[Stored dataset items]
___
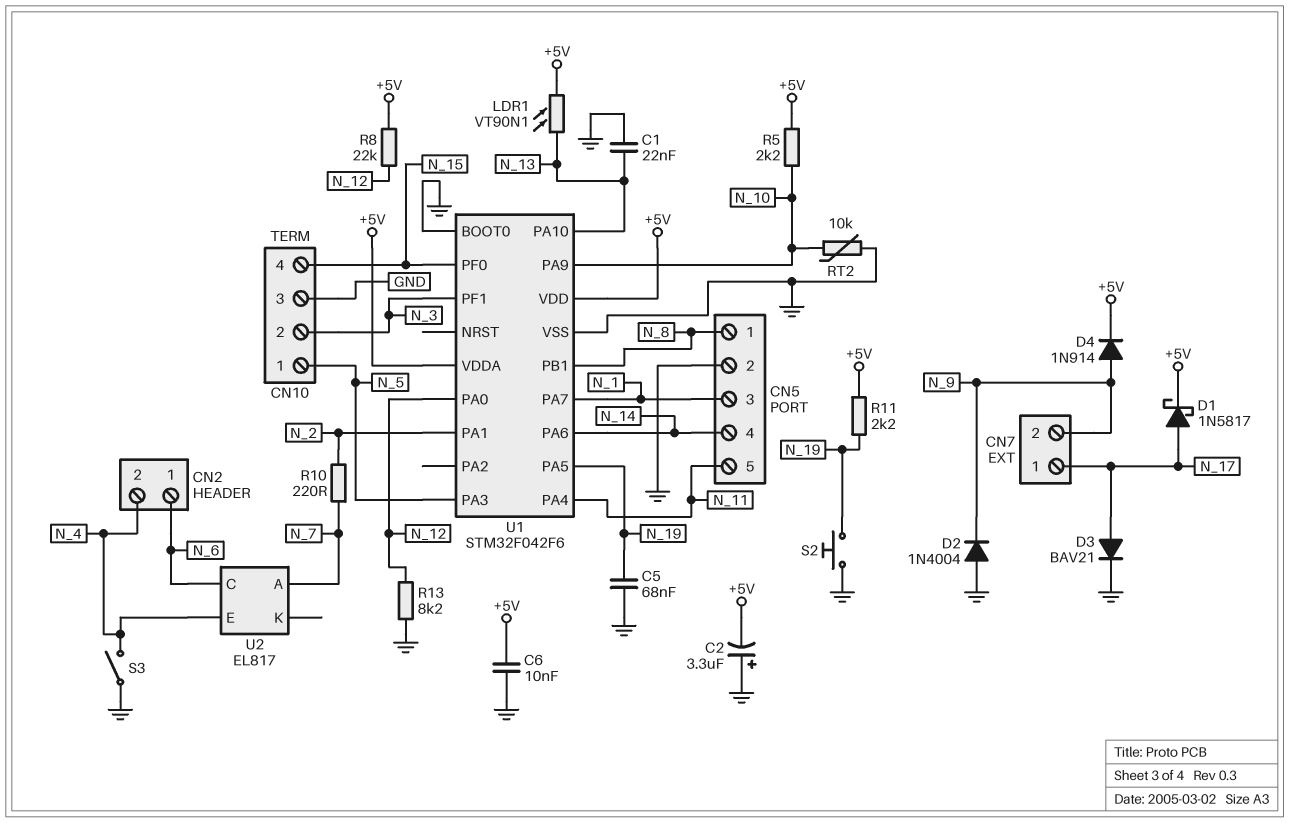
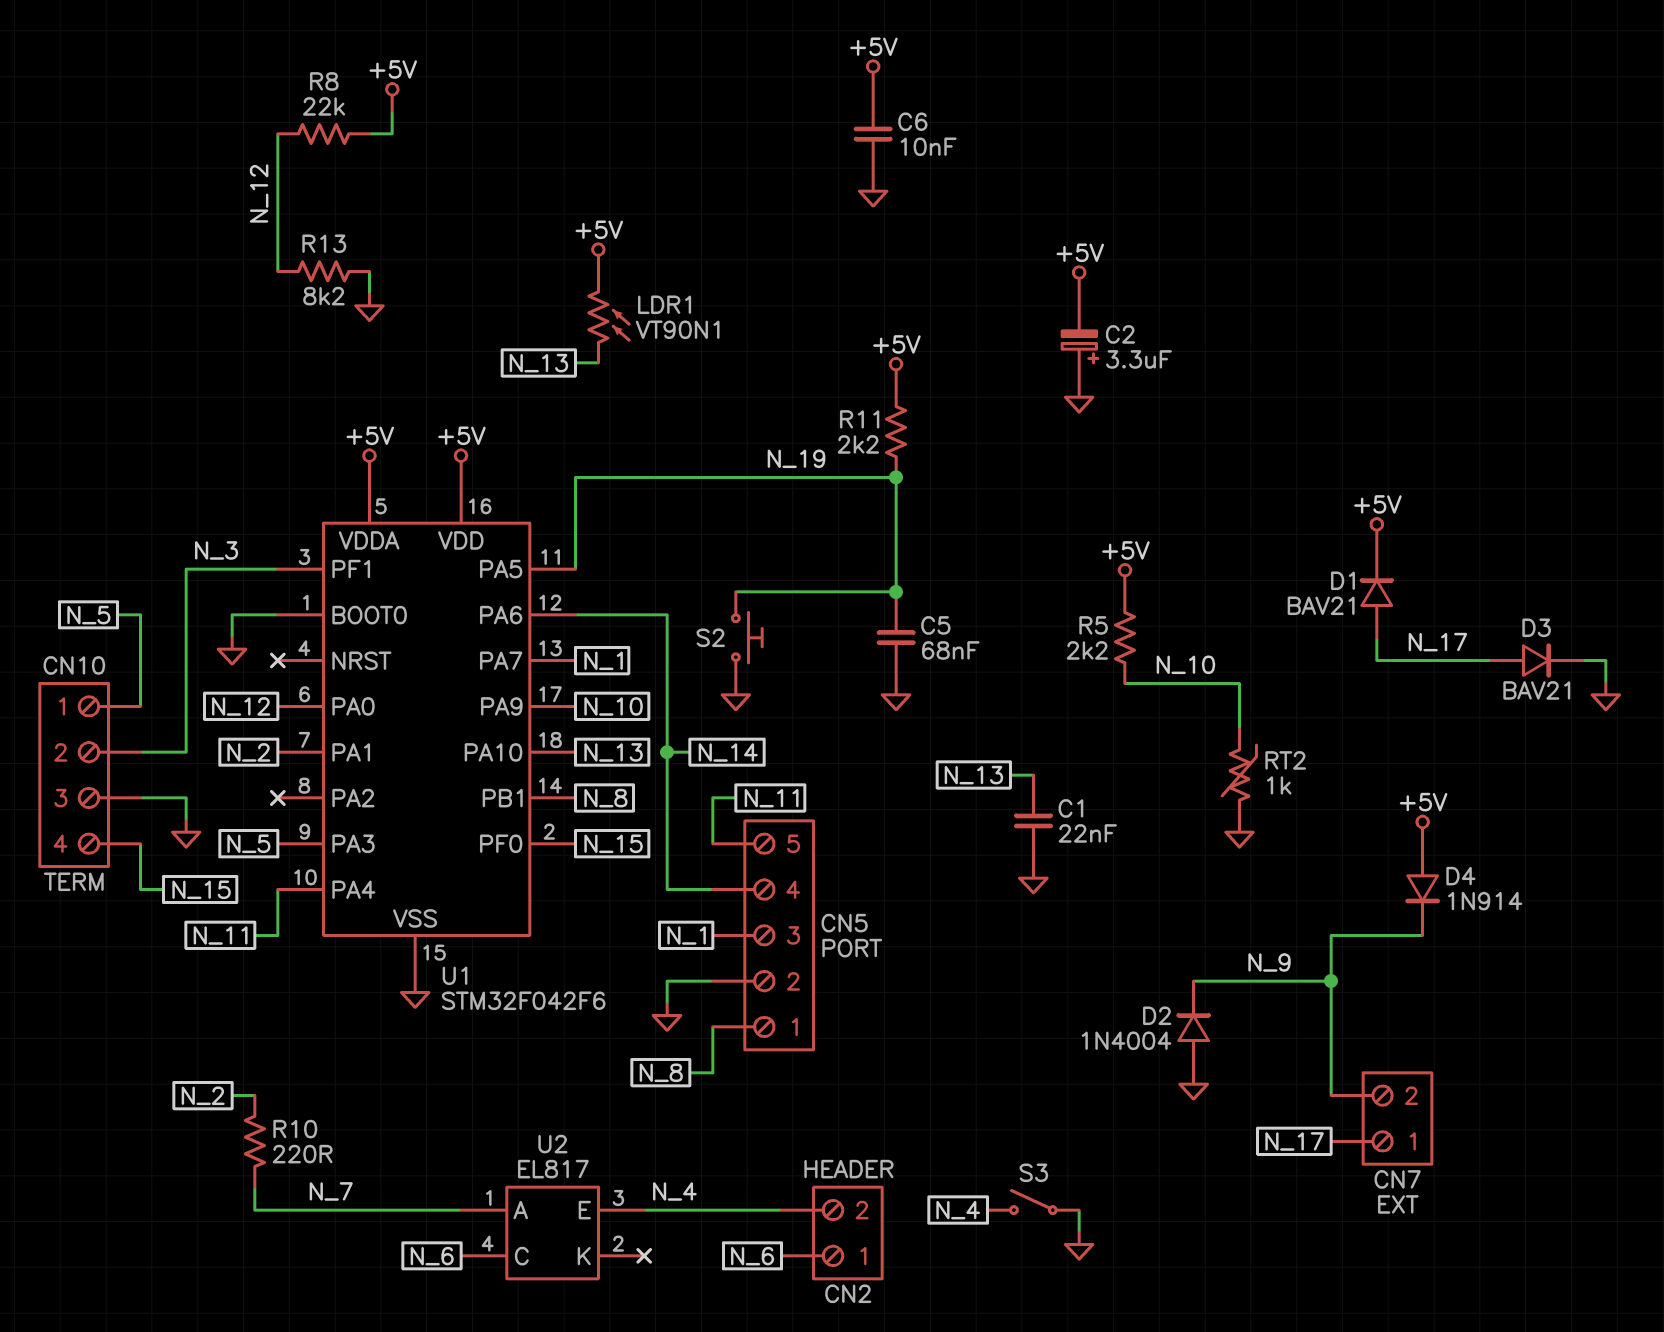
D1: schottky 1N5817 (A N_17, K +5V) -> diode BAV21 (A N_17, K +5V)
D4: diode 1N914 (A N_9, K +5V) -> diode 1N914 (A +5V, K N_9)
RT2: 10k (GND, N_10) -> 1k (GND, N_10)

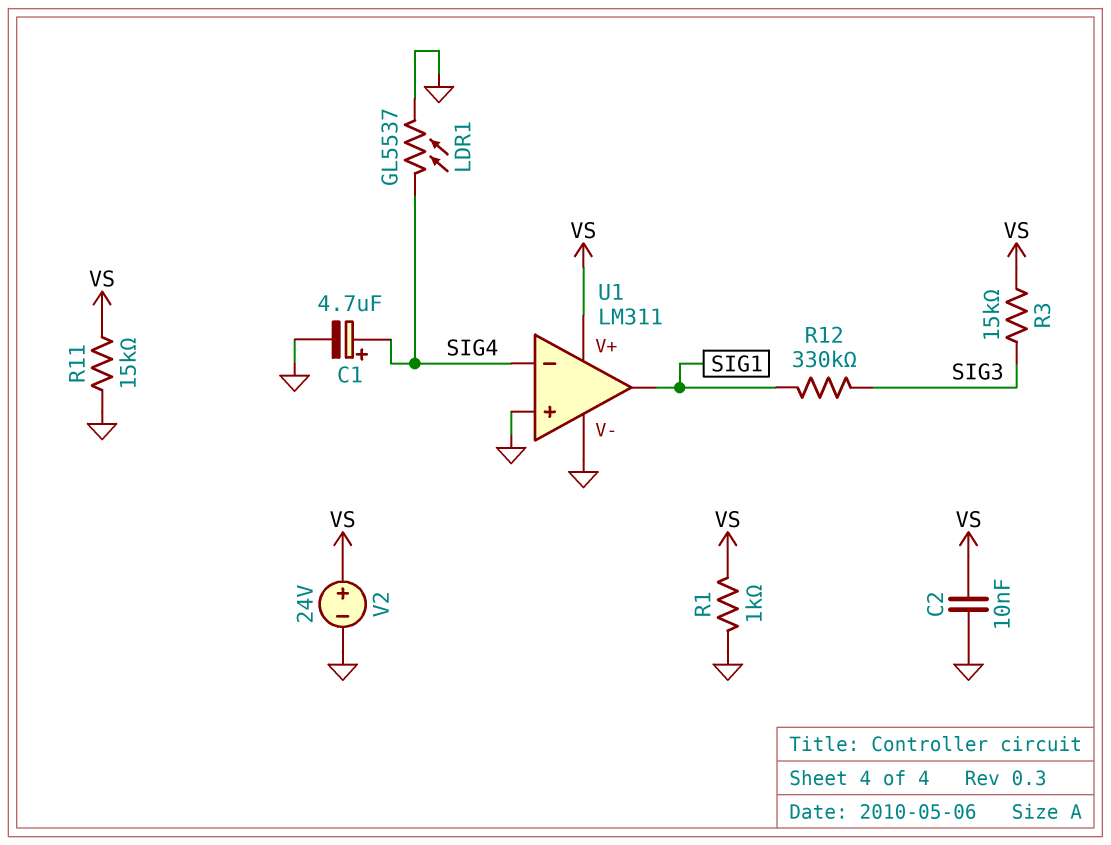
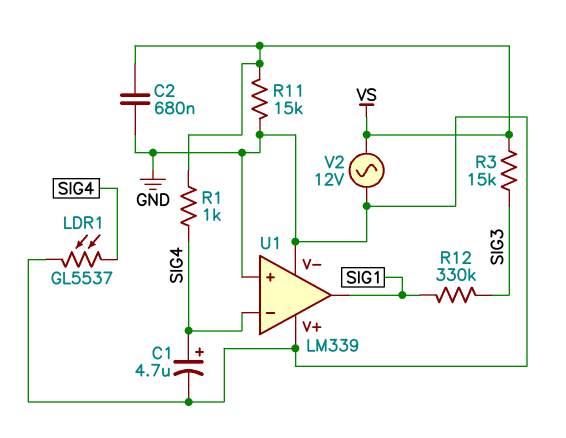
C2: 10nF (GND, VS) -> 680nF (GND, VS)
R1: 1k (GND, VS) -> 1k (SIG4, VS)
U1: LM311 -> LM339
U1 pin V+: VS -> GND
V2: 24V (plus VS, minus GND) -> AC 12V (GND, VS)

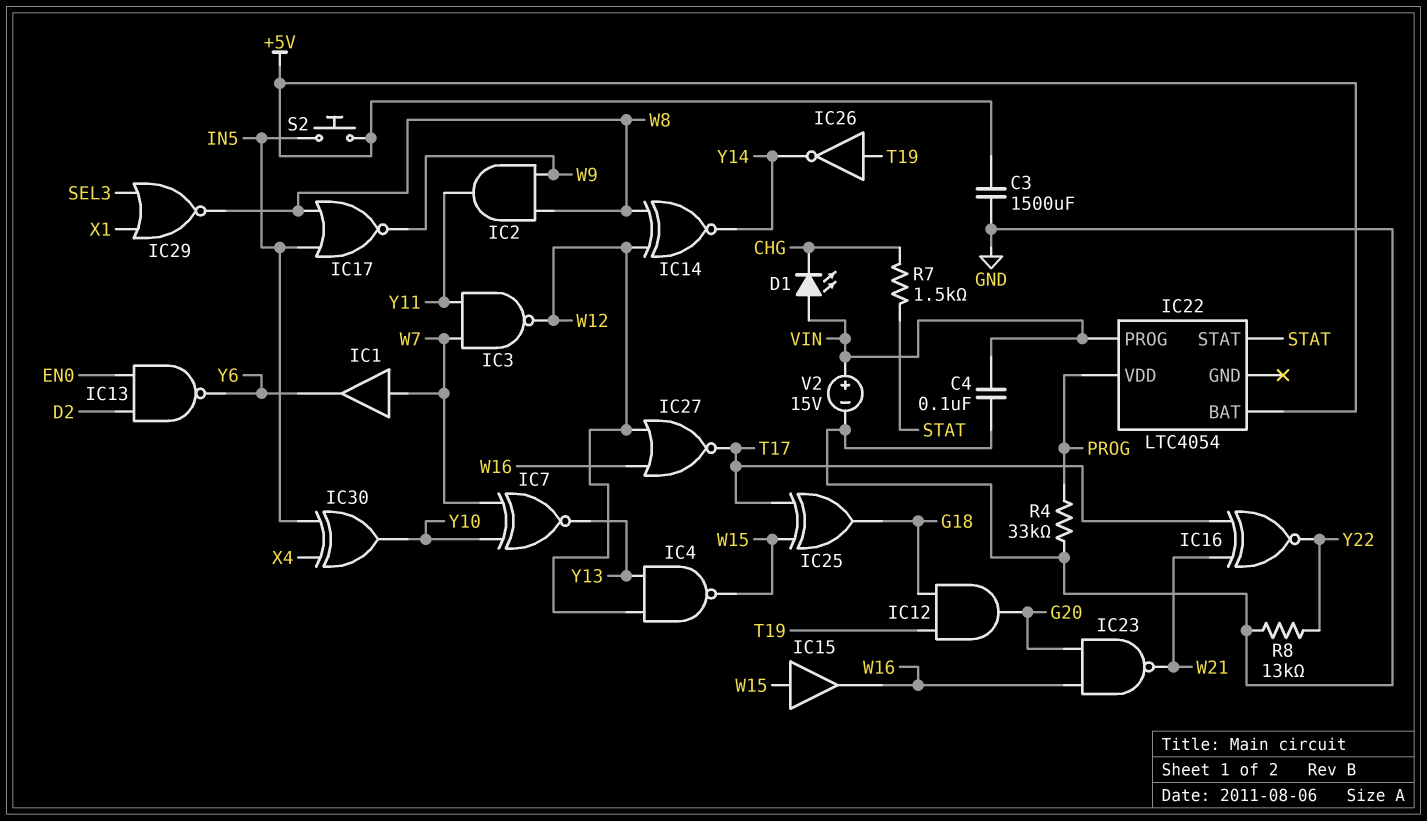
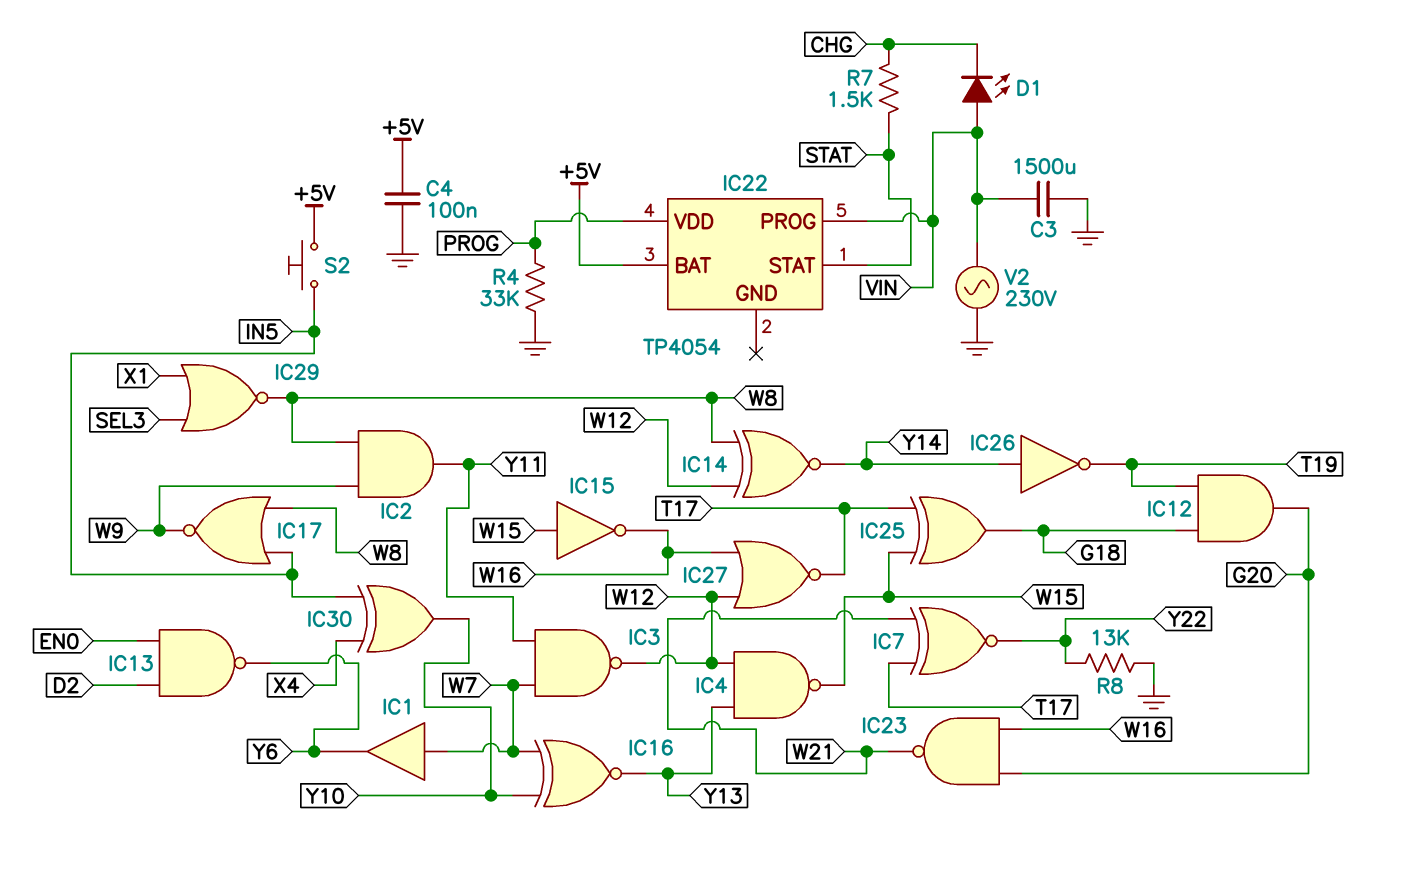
C3: 1500uF (+5V, GND) -> 1500uF (GND, VIN)
C4: 100nF (GND, VIN) -> 100nF (+5V, GND)
IC7: XNOR (in W7, in Y10, out Y13) -> XNOR (in T17, in W21, out Y22)
IC15: buffer (in W15, out W16) -> NOT (in W15, out W16)
IC16: XNOR (in T17, in W21, out Y22) -> XNOR (in W7, in Y10, out Y13)
IC22: LTC4054 -> TP4054
IC26: NOT (in T19, out Y14) -> NOT (in Y14, out T19)
V2: 15V (plus VIN, minus GND) -> AC 230V (GND, VIN)

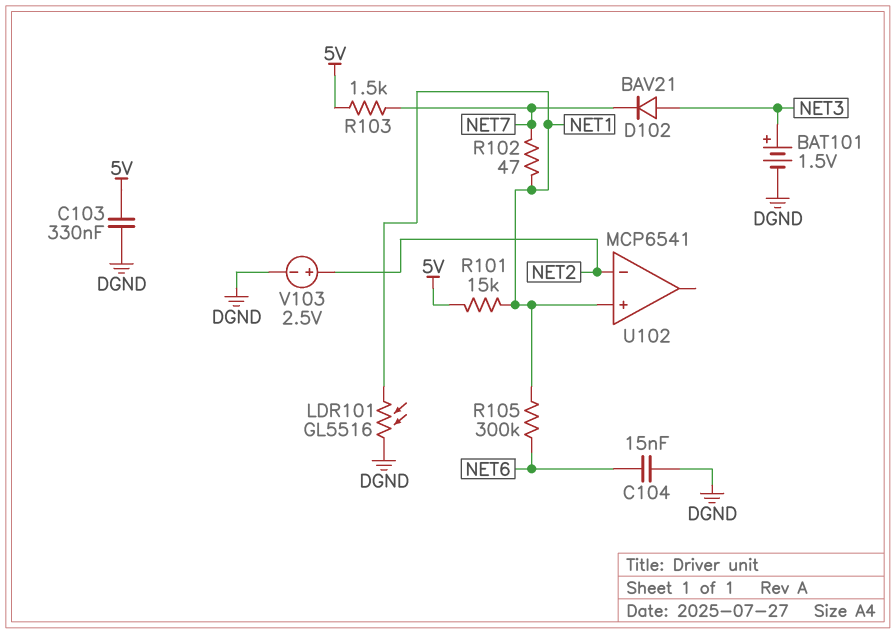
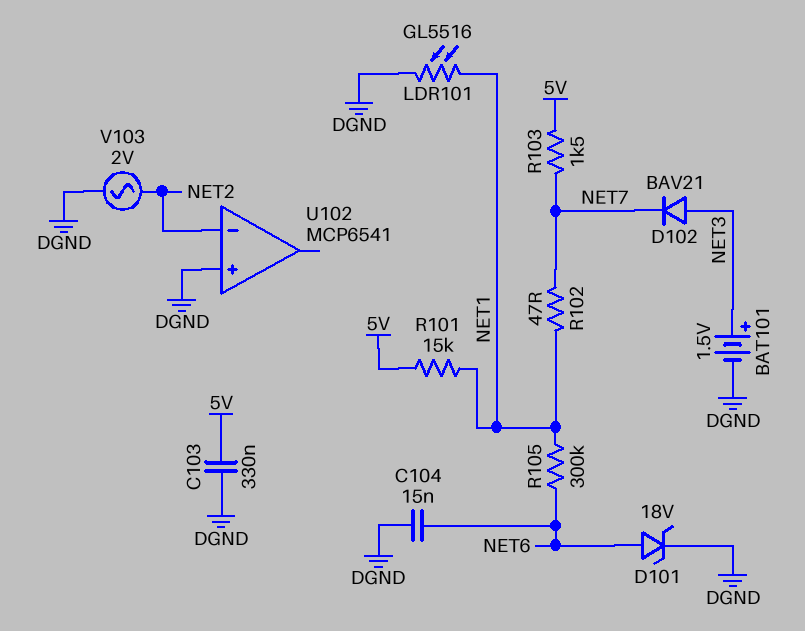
D101: none -> zener 18V (A NET6, K DGND)
U102 pin in+: NET1 -> DGND
V103: 2.5V (plus NET2, minus DGND) -> AC 2V (DGND, NET2)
___
### WORK INSTRUCTION
Exactly how many lines of the records hold "plus"? Give the number without any words.

### RESULT OF THIS EXERCISE
3